> [The task]: Rewrite the records below as a numbered list with no blank lines between items. Leave out the pictures.

> [Raw records]:
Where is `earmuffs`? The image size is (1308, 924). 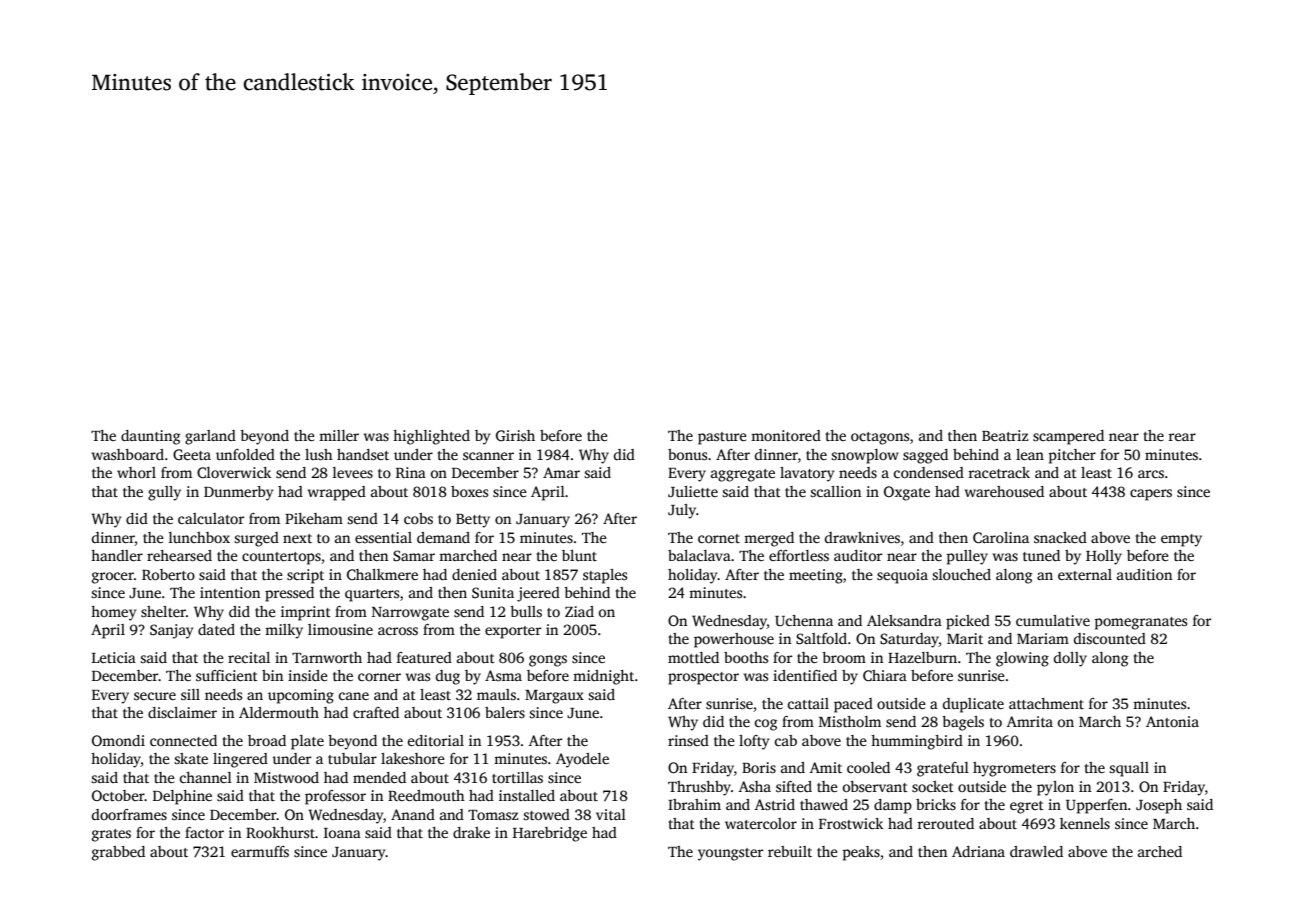
earmuffs is located at coordinates (260, 851).
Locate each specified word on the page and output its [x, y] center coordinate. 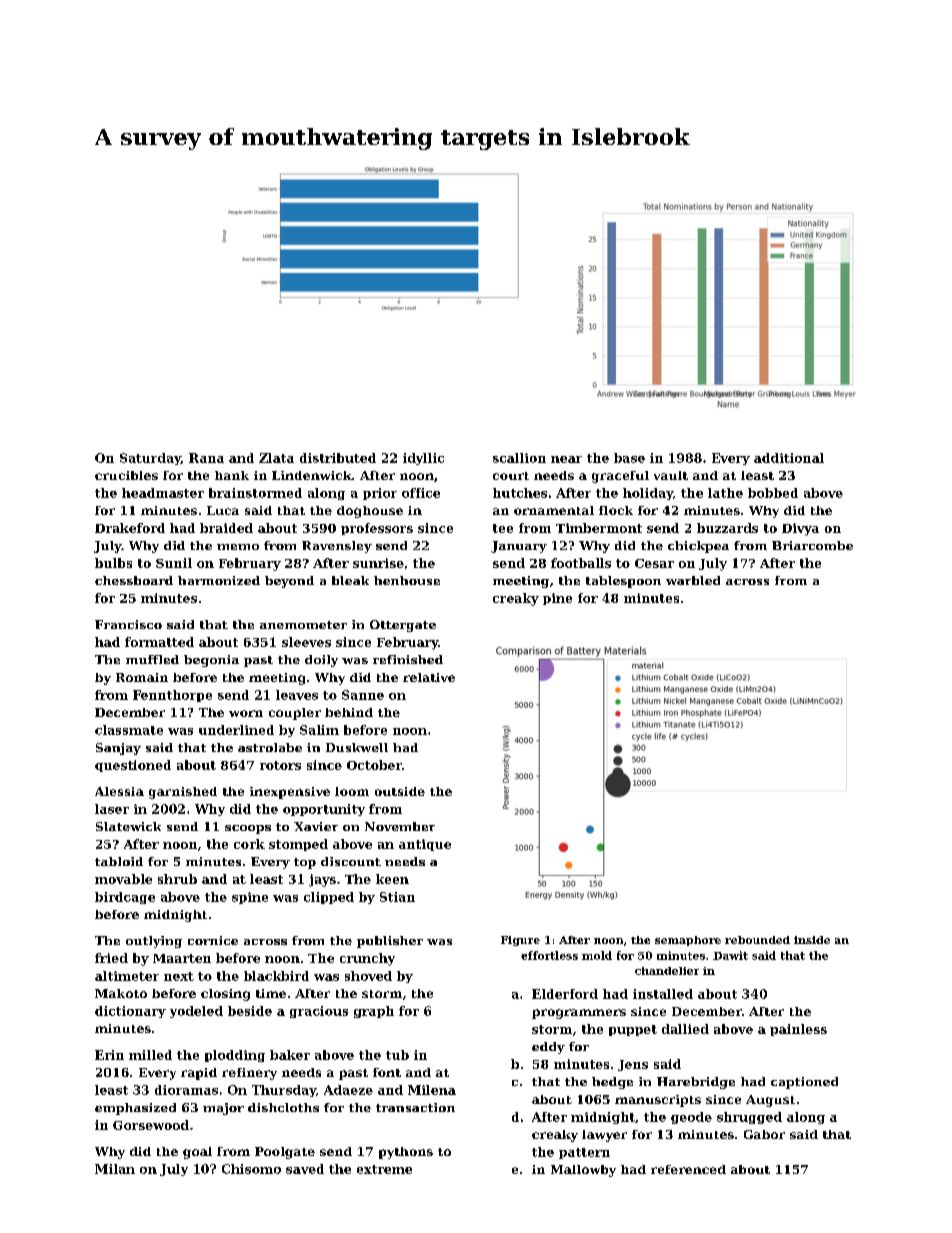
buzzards [727, 528]
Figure [520, 941]
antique [425, 845]
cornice [213, 940]
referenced [688, 1169]
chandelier [667, 971]
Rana [206, 458]
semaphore [688, 941]
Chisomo [251, 1169]
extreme [384, 1169]
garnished [183, 793]
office [421, 493]
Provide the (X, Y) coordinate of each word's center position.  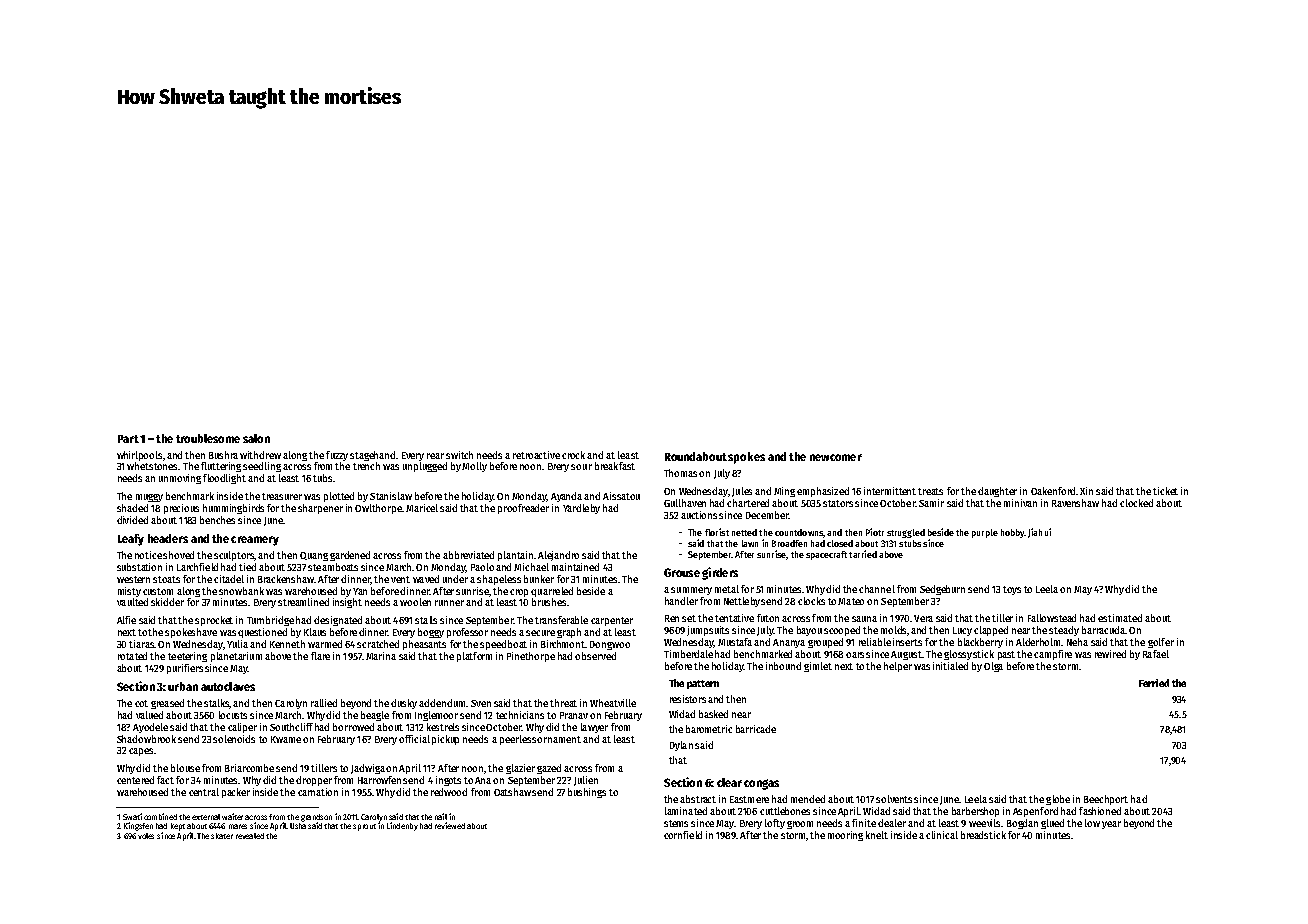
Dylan (681, 746)
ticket (1165, 491)
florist (717, 532)
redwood (449, 792)
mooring (845, 836)
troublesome (208, 438)
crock (573, 455)
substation (139, 567)
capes (141, 752)
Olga (993, 667)
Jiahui (1039, 533)
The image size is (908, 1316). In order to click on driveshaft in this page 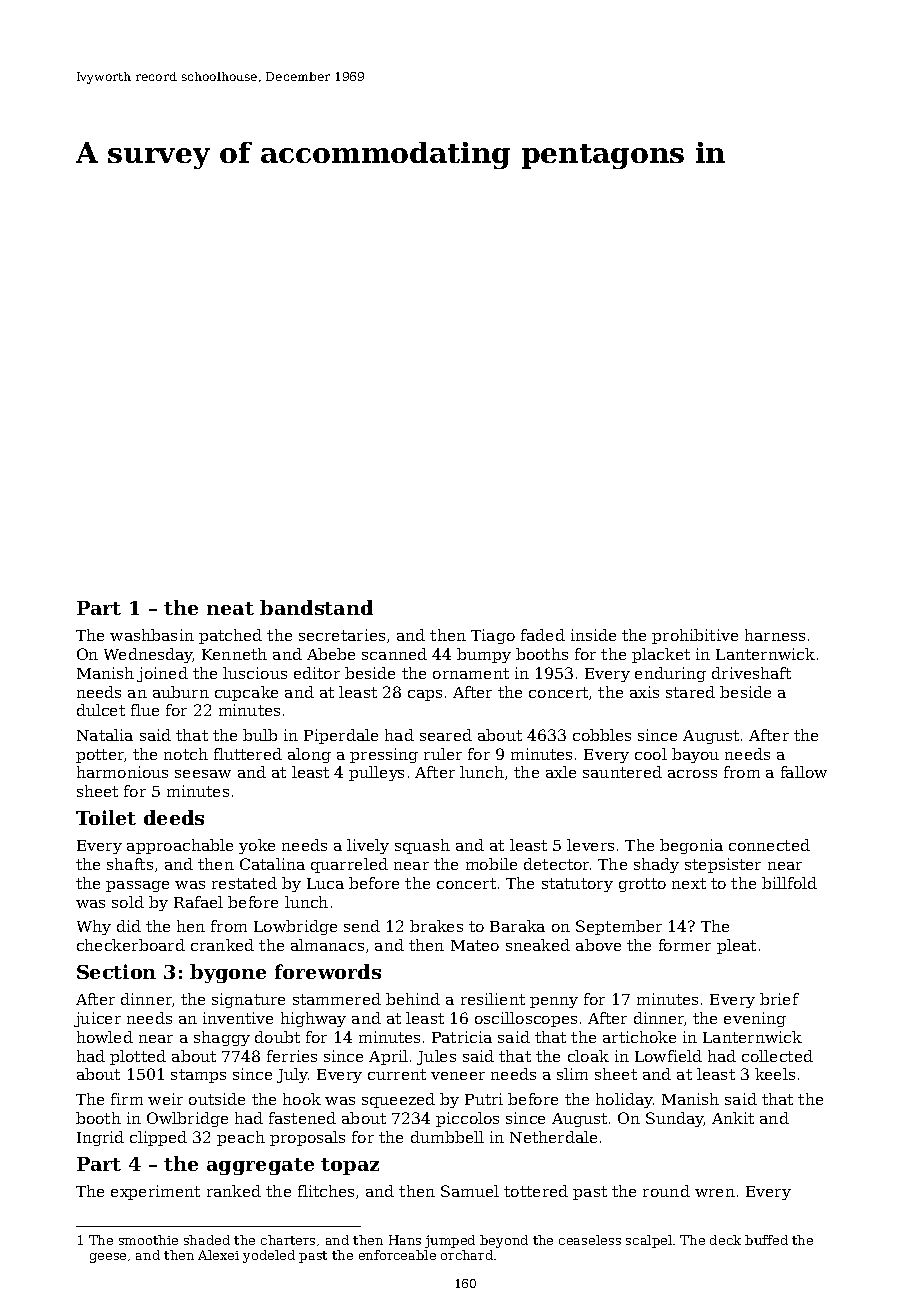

> [Written answer]:
1. Where is `earmuffs`? The image size is (1308, 924). 
2. earmuffs is located at coordinates (260, 851).
3. Locate each specified word on the page and output its [x, y] center coordinate. 
4. buzzards [727, 528]
5. Figure [520, 941]
6. antique [425, 845]
7. cornice [213, 940]
8. referenced [688, 1169]
9. chandelier [667, 971]
10. Rana [206, 458]
11. semaphore [688, 941]
12. Chisomo [251, 1169]
13. extreme [384, 1169]
14. garnished [183, 793]
15. office [421, 493]
16. Provide the (X, Y) coordinate of each word's center position.  
17. Dylan (681, 746)
18. ticket (1165, 491)
19. florist (717, 532)
20. redwood (449, 792)
21. mooring (845, 836)
22. troublesome (208, 438)
23. crock (573, 455)
24. substation (139, 567)
25. capes (141, 752)
26. Olga (993, 667)
27. Jiahui (1039, 533)
28. The image size is (908, 1316). In order to click on driveshaft in this page 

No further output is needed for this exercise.